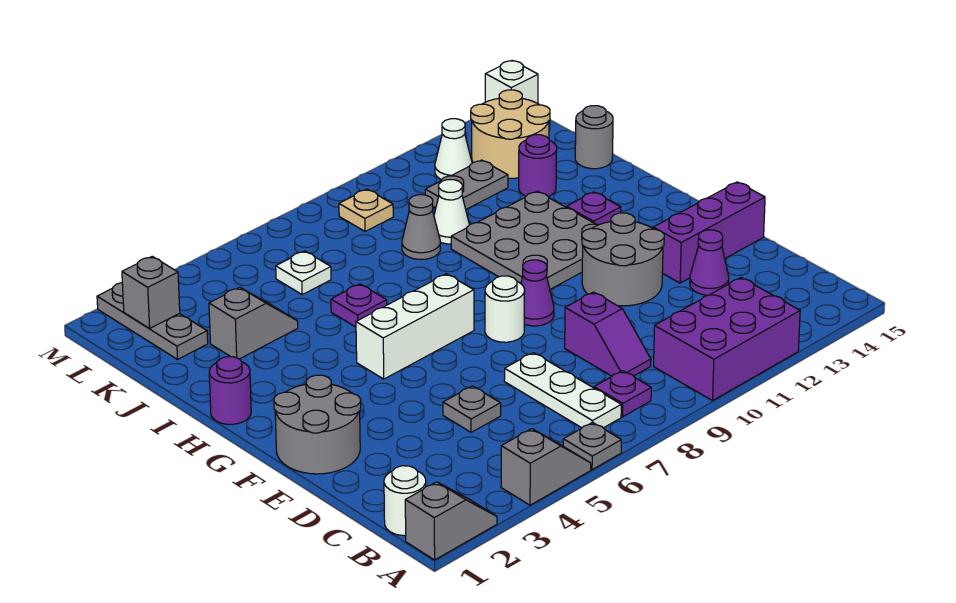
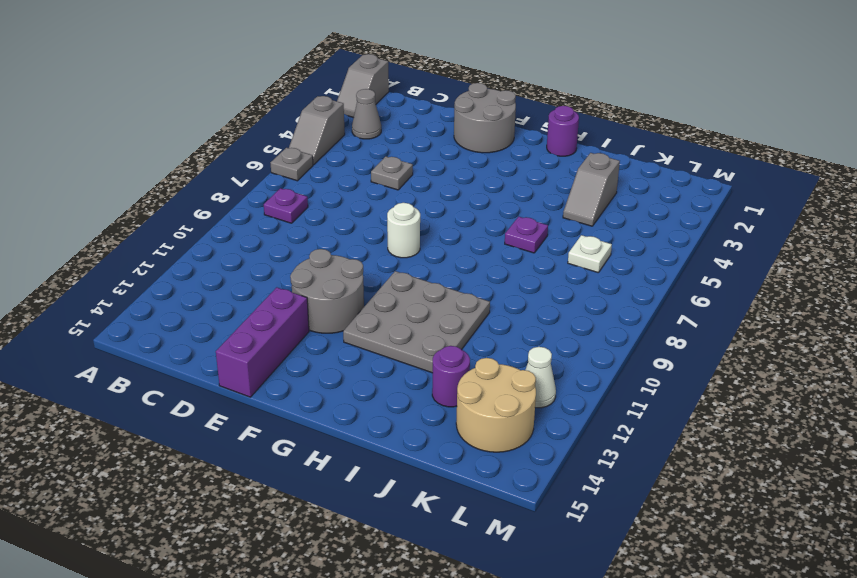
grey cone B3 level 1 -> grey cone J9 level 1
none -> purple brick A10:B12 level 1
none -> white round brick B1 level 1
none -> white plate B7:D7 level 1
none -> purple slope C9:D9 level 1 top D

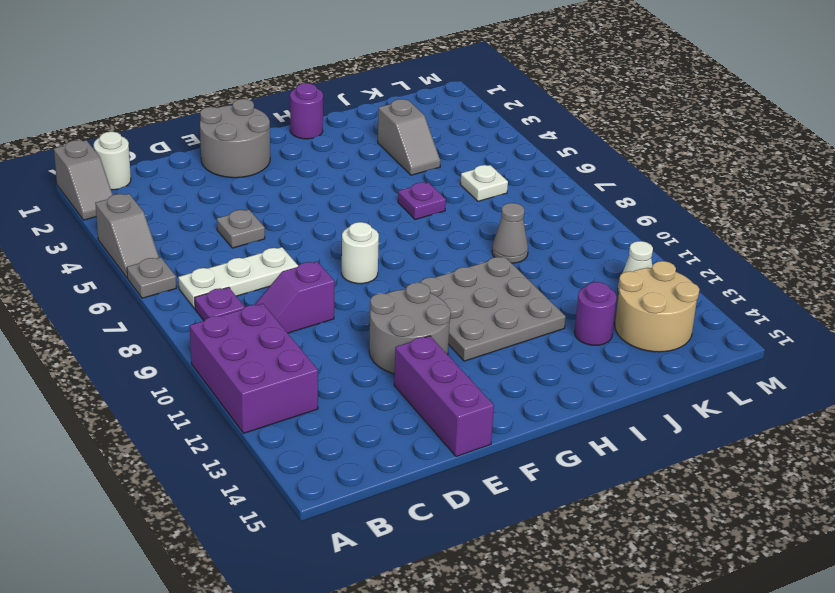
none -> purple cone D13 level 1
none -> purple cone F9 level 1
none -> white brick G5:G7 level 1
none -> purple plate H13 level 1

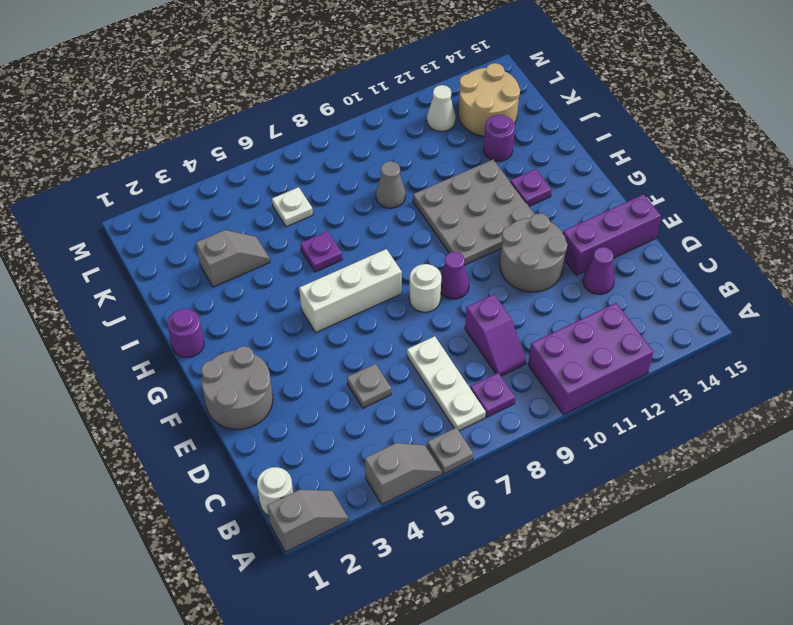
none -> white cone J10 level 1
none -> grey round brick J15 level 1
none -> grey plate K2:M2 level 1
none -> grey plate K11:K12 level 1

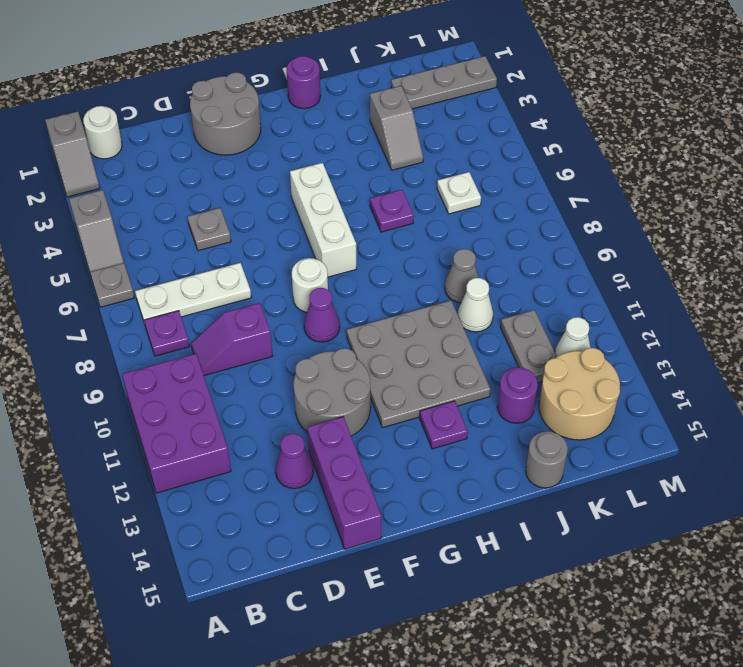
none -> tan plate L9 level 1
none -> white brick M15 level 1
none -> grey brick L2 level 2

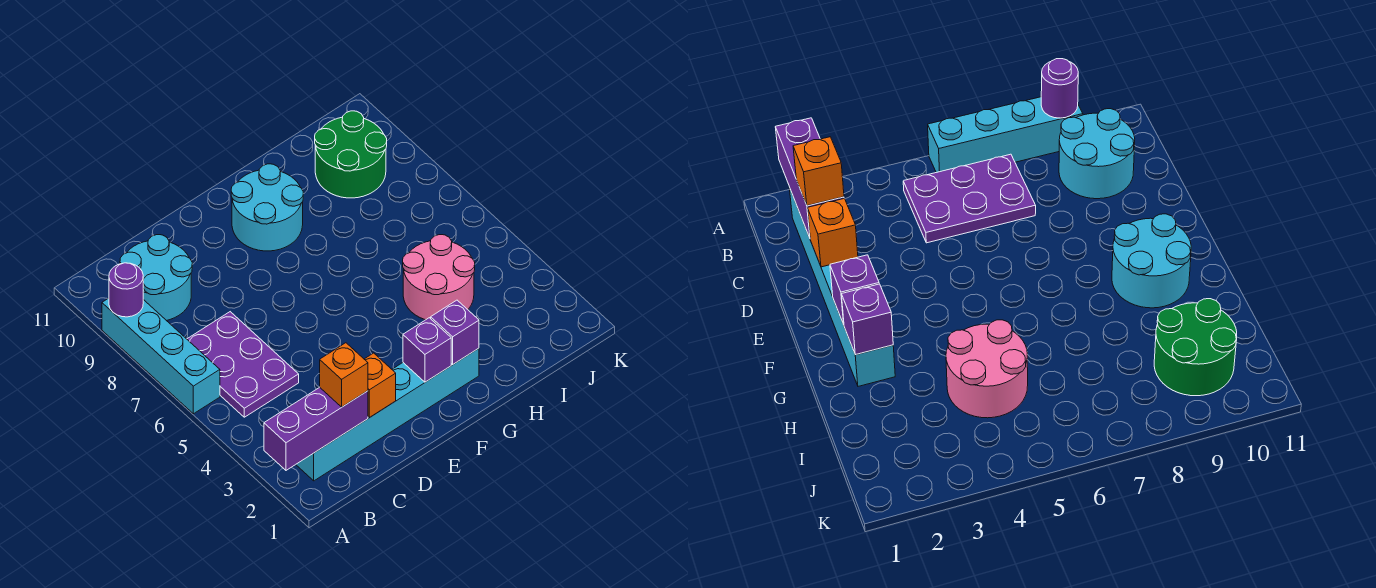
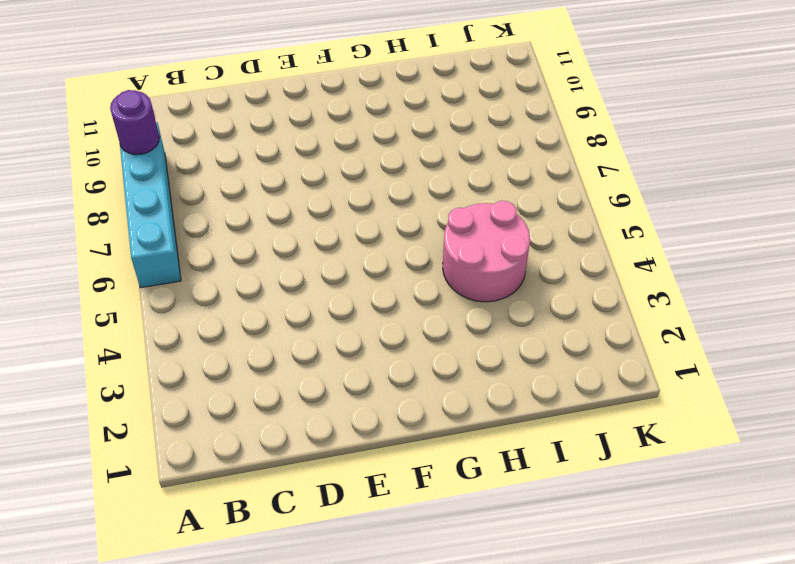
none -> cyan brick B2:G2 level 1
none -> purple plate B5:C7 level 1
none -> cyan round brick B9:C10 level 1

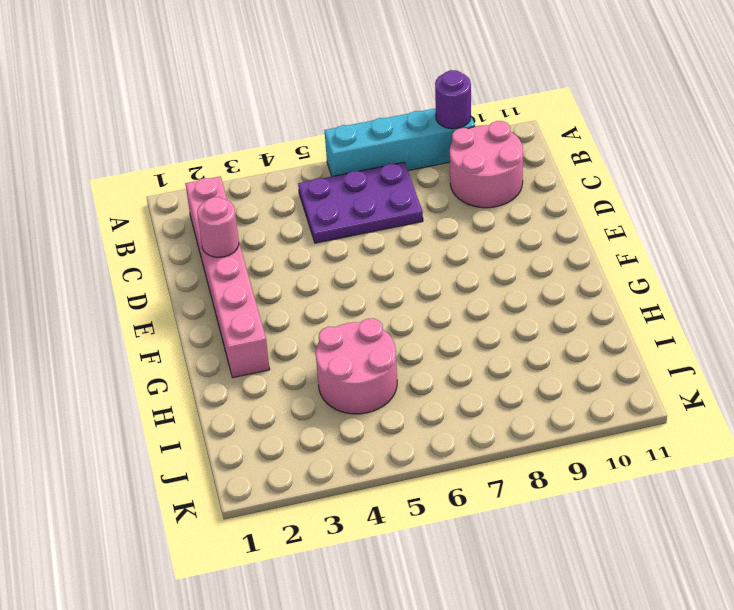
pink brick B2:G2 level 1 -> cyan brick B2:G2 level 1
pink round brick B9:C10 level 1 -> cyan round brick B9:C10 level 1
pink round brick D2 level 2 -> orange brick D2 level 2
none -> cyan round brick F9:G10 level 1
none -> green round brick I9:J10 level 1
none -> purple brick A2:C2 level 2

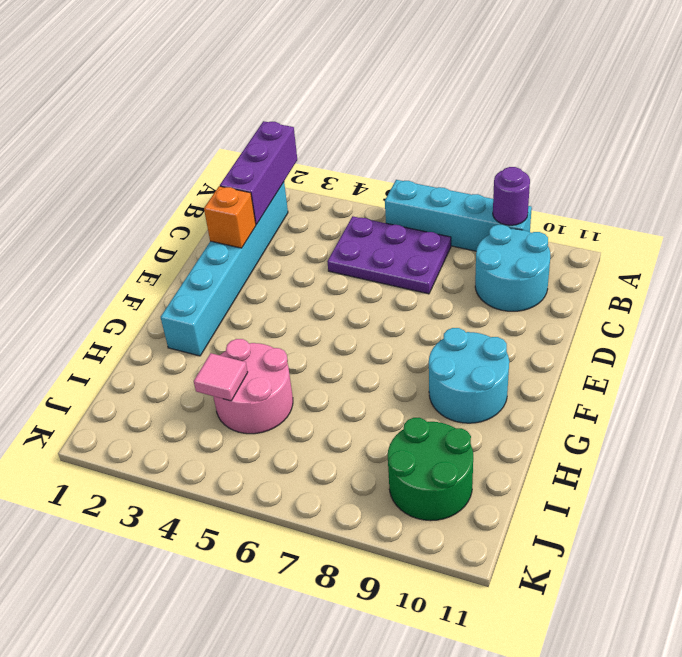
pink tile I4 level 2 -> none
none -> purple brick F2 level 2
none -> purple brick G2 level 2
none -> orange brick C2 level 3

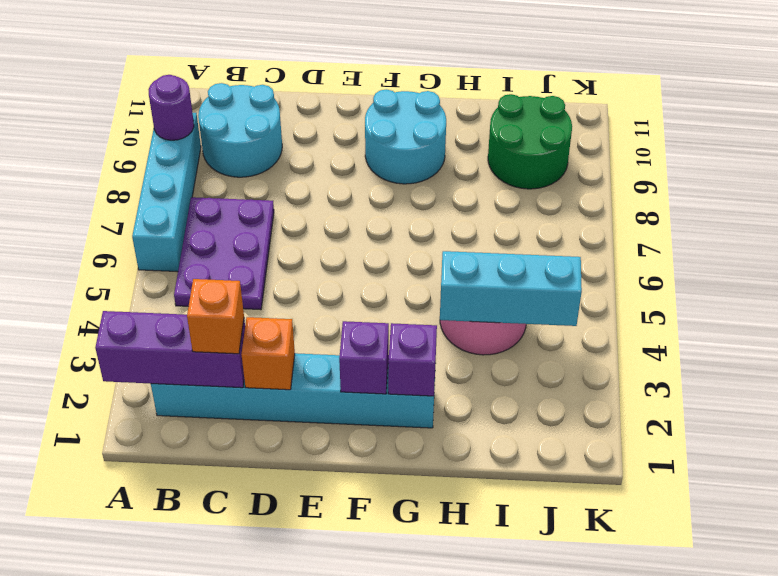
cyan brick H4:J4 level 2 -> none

Required action —
Out of the data above, return each line where the word "plate" can be found.

Answer —
none -> white plate B7:D7 level 1
none -> purple plate H13 level 1
none -> grey plate K2:M2 level 1
none -> grey plate K11:K12 level 1
none -> tan plate L9 level 1
none -> purple plate B5:C7 level 1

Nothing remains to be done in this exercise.